> _Given exercise_: Find each line in the items below that contains the string "kern", and copy those lines out.

* BEGIN *

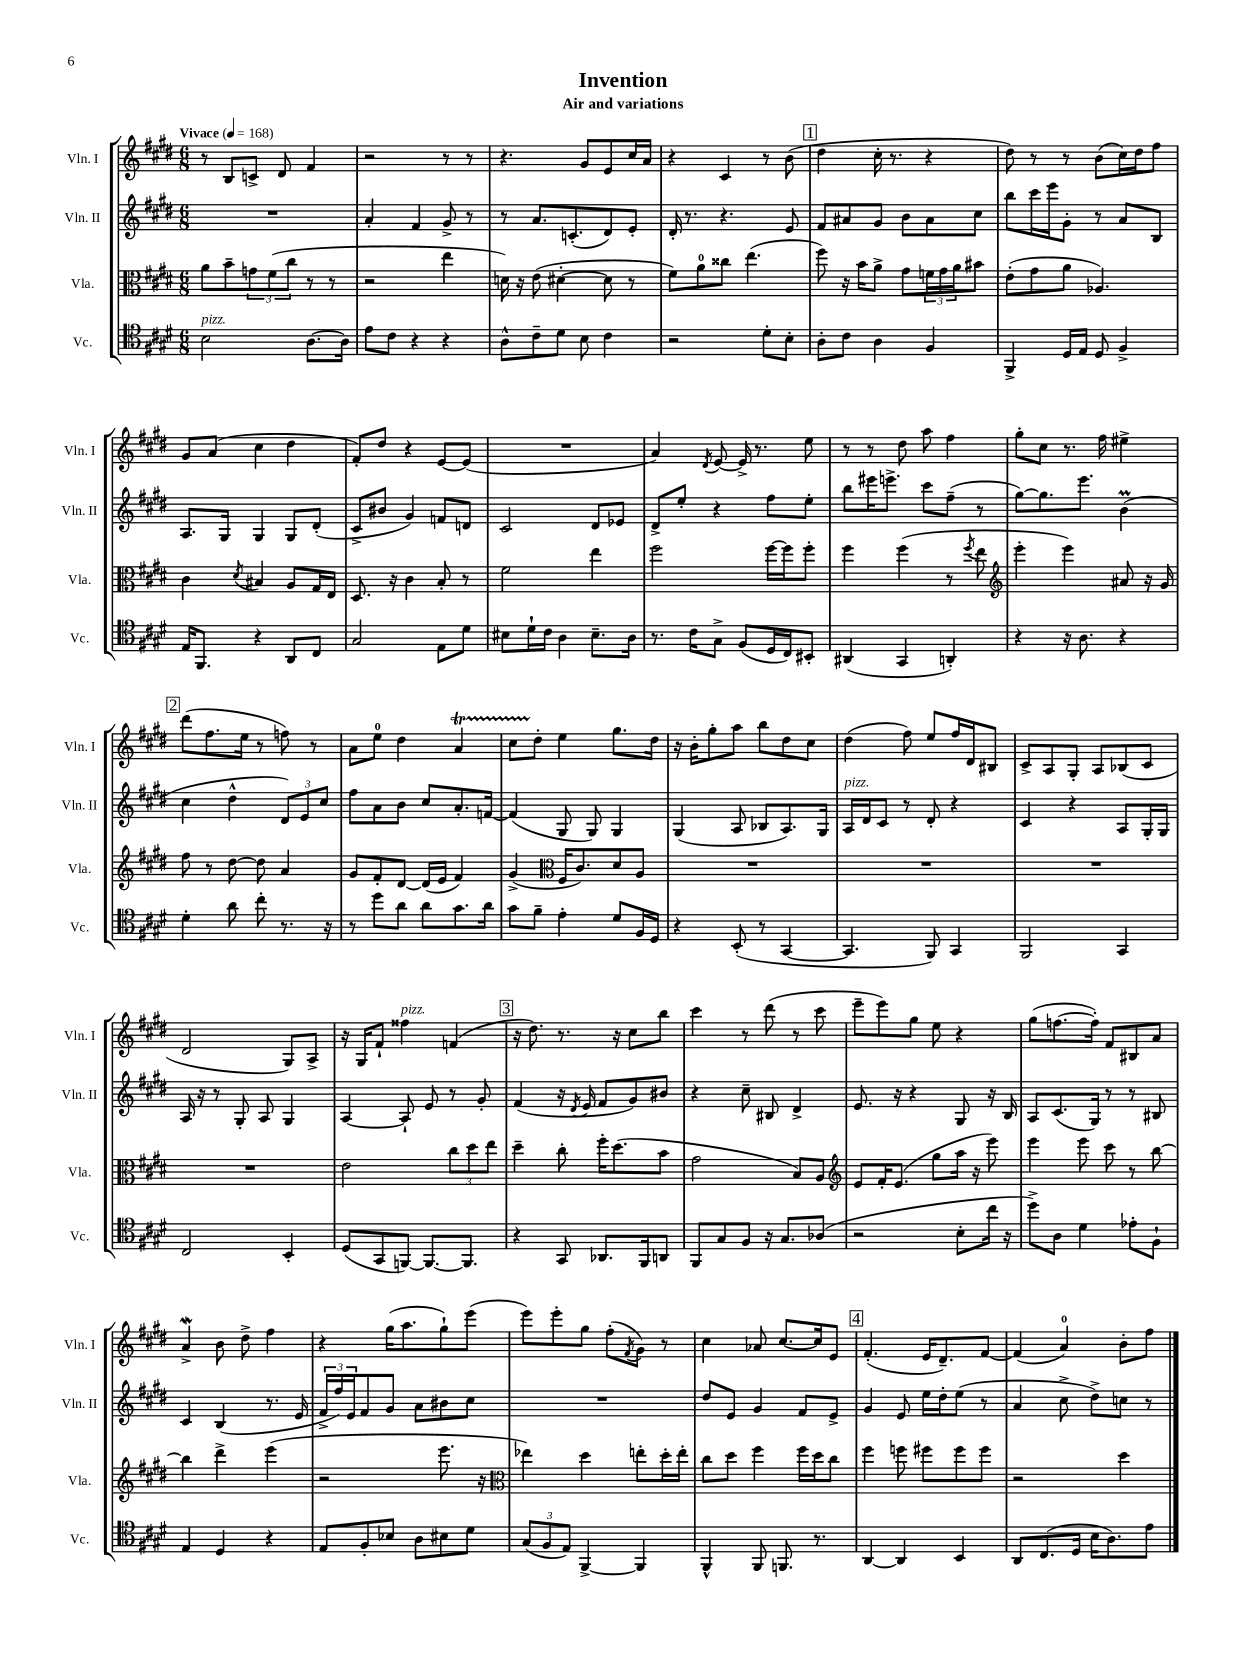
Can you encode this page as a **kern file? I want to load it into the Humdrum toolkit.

**kern	**kern	**kern	**kern
*staff4	*staff3	*staff2	*staff1
*clefC4	*clefC3	*clefG2	*clefG2
*k[f#c#g#d#]	*k[f#c#g#d#]	*k[f#c#g#d#]	*k[f#c#g#d#]
*M6/8	*M6/8	*M6/8	*M6/8
*MM168	*MM168	*MM168	*MM168
2B	8a	2.r	8r
.	8b~	.	8B
.	12g	.	8c^
.	(12f#	.	.
.	.	.	8d#
.	12cc#	.	.
[8.A	8r	.	4f#
.	8r	.	.
16A]	.	.	.
=	=	=	=
8e	2r	4a'	2r
8c#	.	.	.
4r	.	4f#	.
4r	4ee	8g#^	8r
.	.	8r	8r
=	=	=	=
8A^^	16d)	8r	4.r
.	16r	.	.
8c#~	(8e	8.a	.
8d#	[4d#'	.	.
.	.	(8.c'	.
8B	.	.	8g#
4c#	8d#]	8d#)	8e
.	8r	8e'	16cc#
.	.	.	16a
=	=	=	=
2r	8f#)	16d#'	4r
.	.	8.r	.
.	8a	.	.
.	8cc##	4.r	4c#
.	(4.ee	.	.
8d#'	.	.	8r
8B'	.	8e	(8b
=	=	=	=
8A'	8ff#)	8f#	4dd#
8c#	16r	8a#	.
.	16b	.	.
4A	8a^	8g#	16cc#'
.	.	.	8.r
.	8g#	8b	.
4F#	24f	8a#	4r
.	24g#	.	.
.	24a	.	.
.	8b#	8cc#	.
=	=	=	=
4FF#^	(8e'	8bb	8dd#)
.	8g#	16ccc#	8r
.	.	16eee	.
16D#	8a	8g#'	8r
16E	.	.	.
8D#	4.A-)	8r	(8b
4F#^	.	8a	16cc#)
.	.	.	16dd#
.	.	8B	8ff#
=	=	=	=
16E	4c#	8.A	8g#
8.FF#	.	.	.
.	.	.	(8a
.	.	16G#	.
.	8qd#	.	.
4r	4B#	4G#	4cc#
8AA	8A	8G#	4dd#
8C#	16G#	(8d#'	.
.	16E	.	.
=	=	=	=
2G#	8.D#	8c#^	8f#')
.	.	8b#	8dd#
.	16r	.	.
.	4c#	4g#)	4r
8E	8B'	8f	[8e
8d#	8r	8d	(8e]
=	=	=	=
8B#	2f#	2c#	2.r
16d#`	.	.	.
16c#	.	.	.
4A	.	.	.
8.B#~	4ee	8d#	.
.	.	8e-	.
16A	.	.	.
=	=	=	=
8.r	2ff#	8d#^	4a)
.	.	8ee'	.
16c#	.	.	.
.	.	.	8qd#
8G#^	.	4r	[8e
(8F#	.	.	16e^]
.	.	.	8.r
16D#	[16ff#	8ff#	.
16C#)	16ff#]	.	.
8BB#'	8ff#'	8ee'	8ee
=	=	=	=
(4AA#	4ff#	8bb	8r
.	.	16eee#	8r
.	.	8.eee^	.
4GG#	(4ff#	.	8dd#
.	.	8ccc#	8aa
4AA')	8r	(8ff#~	4ff#
.	8qff#	.	.
.	8ee	8r	.
=	=	=	=
*	*clefG2	*	*
4r	4eee'	[8gg#)	8gg#'
.	.	8.gg#]	8cc#
16r	4eee)	.	8.r
8.A	.	8.eee	.
.	.	.	16ff#
4r	8a#	(4b	4ee#^
.	16r	.	.
.	16g#	.	.
=	=	=	=
4d#'	8ff#	4cc#	(8ddd#
.	8r	.	8.ff#
8a	[8dd#	4dd#^^	.
.	.	.	16ee
8cc#'	8dd#]	.	8r
8.r	4a	12d#)	8ff)
.	.	12e	.
.	.	.	8r
.	.	12cc#	.
16r	.	.	.
=	=	=	=
8r	8g#	8ff#	8a
8dd#	8f#'	8a	8ee
8a	[8d#	8b	4dd#
8a	(16d#]	8cc#	.
.	16e	.	.
8.g#	4f#)	8.a'	4a
16a	.	[16f	.
=	=	=	=
8g#	(4g#^	(4f]	8cc#
8f#~	.	.	8dd#'
*	*clefC3	*	*
4e'	16F#	8G#	4ee
.	8.c#)	.	.
.	.	8G#)	.
8d#	8d#	4G#	8.gg#
16F#	8A	.	.
16D#	.	.	16dd#
=	=	=	=
4r	2.r	(4G#	16r
.	.	.	16b'
.	.	.	8gg#'
(8BB'	.	8A	8aa
8r	.	8B-	8bb
[4GG#	.	8.A)	8dd#
.	.	.	8cc#
.	.	16G#	.
=	=	=	=
4.GG#]	2.r	16A	(4dd#
.	.	16d#	.
.	.	8c#	.
.	.	8r	8ff#)
8FF#)	.	8d#'	8ee
4GG#	.	4r	16ff#
.	.	.	16d#
.	.	.	8B#
=	=	=	=
2FF#	2.r	4c#	8c#^
.	.	.	8A
.	.	4r	8G#'
.	.	.	8A
4GG#	.	8A	(8B-
.	.	16G#'	8c#
.	.	16G#	.
=	=	=	=
2C#	2.r	16A	2d#
.	.	16r	.
.	.	8r	.
.	.	8G#'	.
.	.	8A	.
4BB'	.	4G#	8G#)
.	.	.	8A^
=	=	=	=
(8D#	2e	[4A	16r
.	.	.	16G#
8GG#	.	.	8f#`
[8FF)	.	8A`]	4ff##
8.FF_	.	8e	.
.	12cc#	8r	(4f
8.FF]	.	.	.
.	12dd#	.	.
.	.	8g#'	.
.	12ee	.	.
=	=	=	=
4r	4dd#~	(4f#	16r
.	.	.	8.dd#)
8GG#	8cc#'	16r	8.r
.	.	8qd#	.
.	.	16e	.
8.AA-	16ff#'	8f#	.
.	(8.dd#	.	16r
.	.	8g#)	8cc#
16FF#	.	.	.
8AA	8b	8b#	8bb
=	=	=	=
8FF#	2g#	4r	4ccc#
8G#	.	.	.
8F#	.	8cc#~	8r
16r	.	8B#	(8ddd#
8.G#	.	.	.
.	8B)	4d#^	8r
(8A-	8A	.	8ccc#
=	=	=	=
*	*clefG2	*	*
2r	8e	8.e	8eee~
.	16f#'	.	8eee)
.	(8.e	16r	.
.	.	4r	8gg#
.	8gg#	.	8ee
8B'	16aa	8G#	4r
.	16r	.	.
16cc#	8eee)	16r	.
16r	.	16B	.
=	=	=	=
8dd#^)	4eee	8A	(8gg#
8A	.	(8.c#	[8.ff
4d#	8eee	.	.
.	.	16G#)	16ff'])
.	8ccc#	8r	8f#
8e-'	8r	8r	8B#
8F#`	[8bb	8B#	8a
=	=	=	=
4E	4bb]	4c#	4a^
4D#	4ddd#^	(4B	8b
.	.	.	8dd#^
4r	(4eee	8.r	4ff#
.	.	16e	.
=	=	=	=
8E	2r	24f#^	4r
.	.	24ff#)	.
.	.	24e	.
8F#'	.	8f#	.
8B-	.	8g#	(16gg#
.	.	.	8.aa
8A	.	8a	.
8B#	8.eee	8b#	8gg#`)
8d#	.	8cc#	(8eee
.	16r	.	.
=	=	=	=
*	*clefC3	*	*
(12G#	4ee-)	2.r	8eee)
12F#	.	.	.
.	.	.	8eee'
12E)	.	.	.
[4FF#^	4dd#	.	8gg#
.	.	.	(8ff#'
.	.	.	8qf#
4FF#]	8ee'	.	8g#)
.	16dd#'	.	8r
.	16ee'	.	.
=	=	=	=
4FF#^^	8cc#	8dd#	4cc#
.	8dd#	8e	.
8FF#	4ff#	4g#	8a-
8.FF	.	.	[8.cc#
.	16ff#	8f#	.
8.r	16dd#	.	16cc#]
.	8cc#	8e^	8e
=	=	=	=
[4AA	4ff#	4g#	(4.f#'
4AA]	8ff	8e	.
.	8ff#	16ee	16e
.	.	16dd#'	8.d#~)
4BB	8ff#	(8ee	.
.	8ff#	8r	[8f#
=	=	=	=
8AA	2r	4a	(4f#]
(8.C#	.	.	.
.	.	8cc#^	4a)
16D#	.	.	.
16B	.	8dd#^)	.
8.A)	.	.	.
.	4dd#	8cc	8b'
8e	.	8r	8ff#
==	==	==	==
*-	*-	*-	*-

* END *

> _Response to the exercise_:
Can you encode this page as a **kern file? I want to load it into the Humdrum toolkit.
**kern	**kern	**kern	**kern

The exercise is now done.